**Excerpted data**.
┄┄┄┄┄┄┄┄┄┄┄┄┄┄┄┄┄┄┄┄

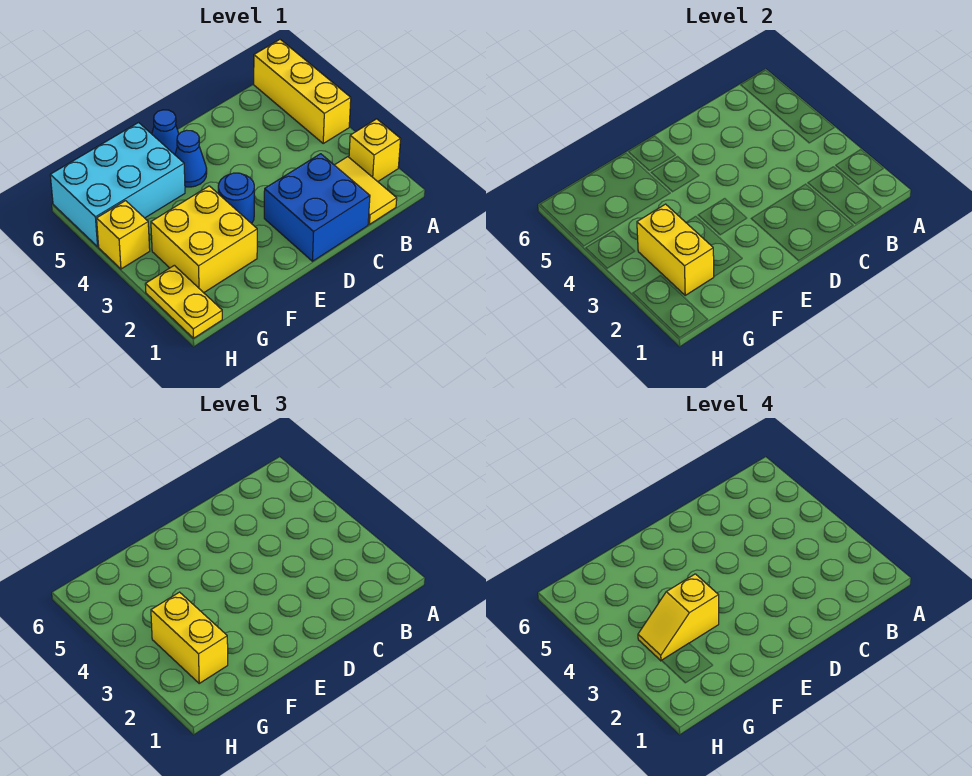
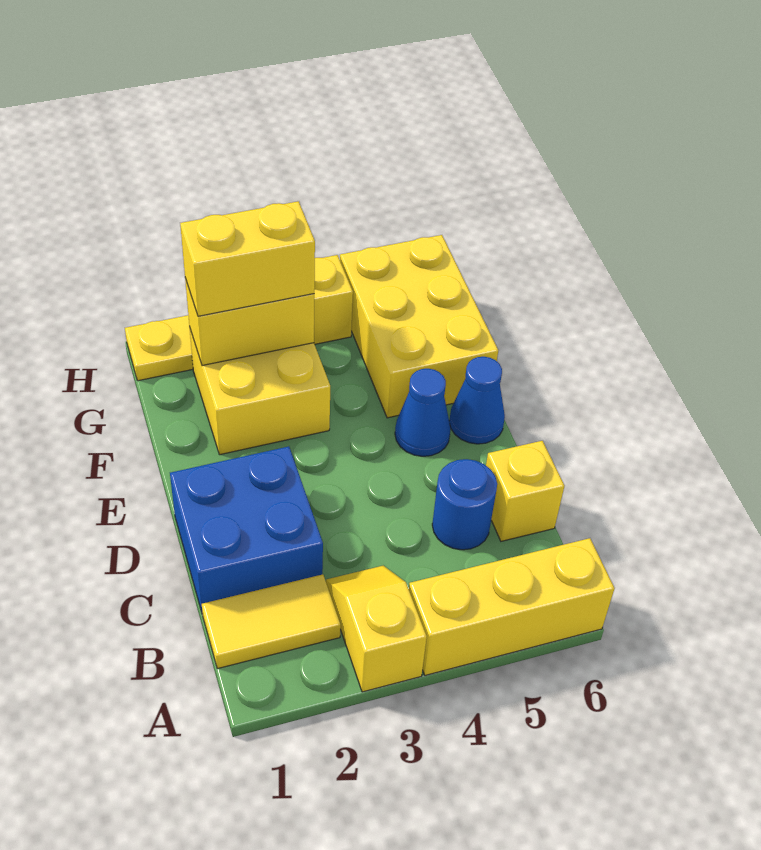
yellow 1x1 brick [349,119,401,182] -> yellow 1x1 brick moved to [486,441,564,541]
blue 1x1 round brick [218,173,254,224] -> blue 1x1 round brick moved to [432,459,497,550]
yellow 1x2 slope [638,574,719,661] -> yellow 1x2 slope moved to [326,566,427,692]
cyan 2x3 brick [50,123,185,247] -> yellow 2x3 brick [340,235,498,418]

┄┄┄┄┄┄┄┄┄┄┄┄┄┄┄┄┄┄┄┄

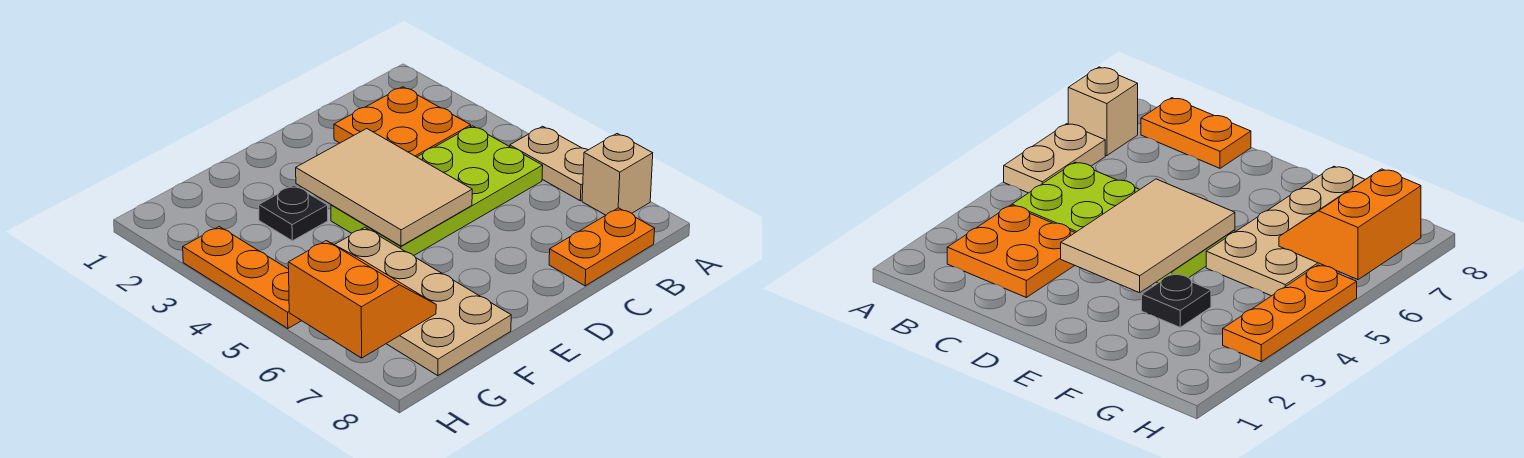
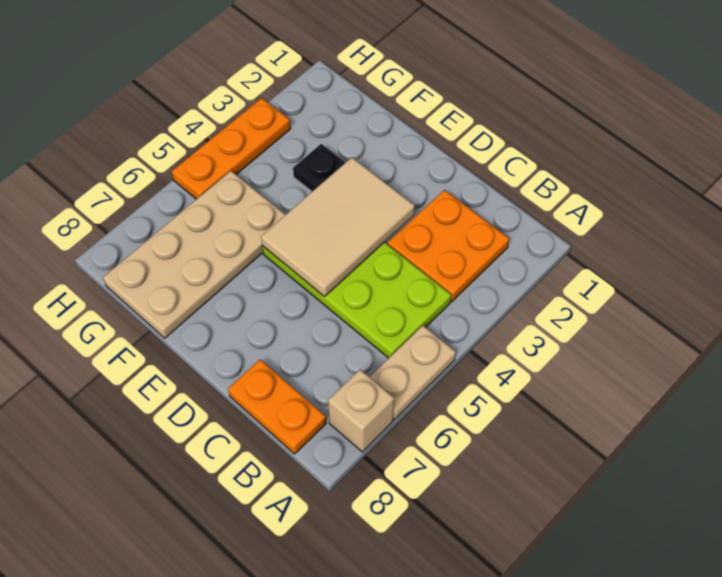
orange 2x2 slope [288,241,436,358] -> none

┄┄┄┄┄┄┄┄┄┄┄┄┄┄┄┄┄┄┄┄

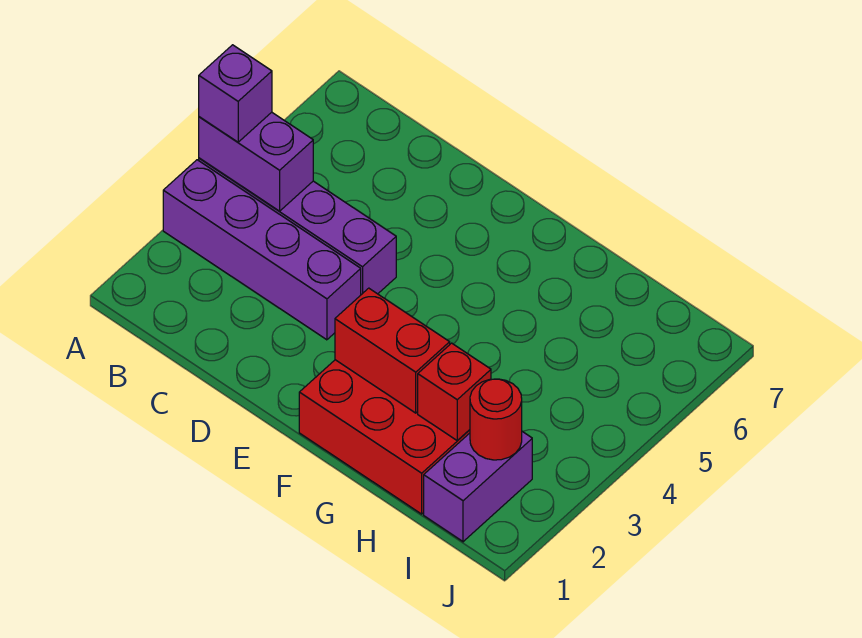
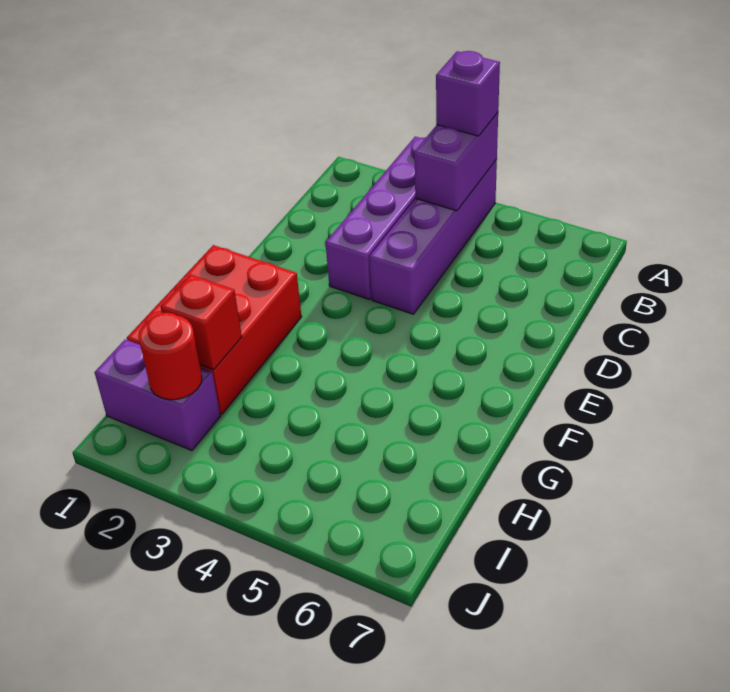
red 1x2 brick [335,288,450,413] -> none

┄┄┄┄┄┄┄┄┄┄┄┄┄┄┄┄┄┄┄┄

**Directions**. Return every line from the entries that holds the string "brick".

**Exercise response**.
yellow 1x1 brick [349,119,401,182] -> yellow 1x1 brick moved to [486,441,564,541]
blue 1x1 round brick [218,173,254,224] -> blue 1x1 round brick moved to [432,459,497,550]
cyan 2x3 brick [50,123,185,247] -> yellow 2x3 brick [340,235,498,418]
red 1x2 brick [335,288,450,413] -> none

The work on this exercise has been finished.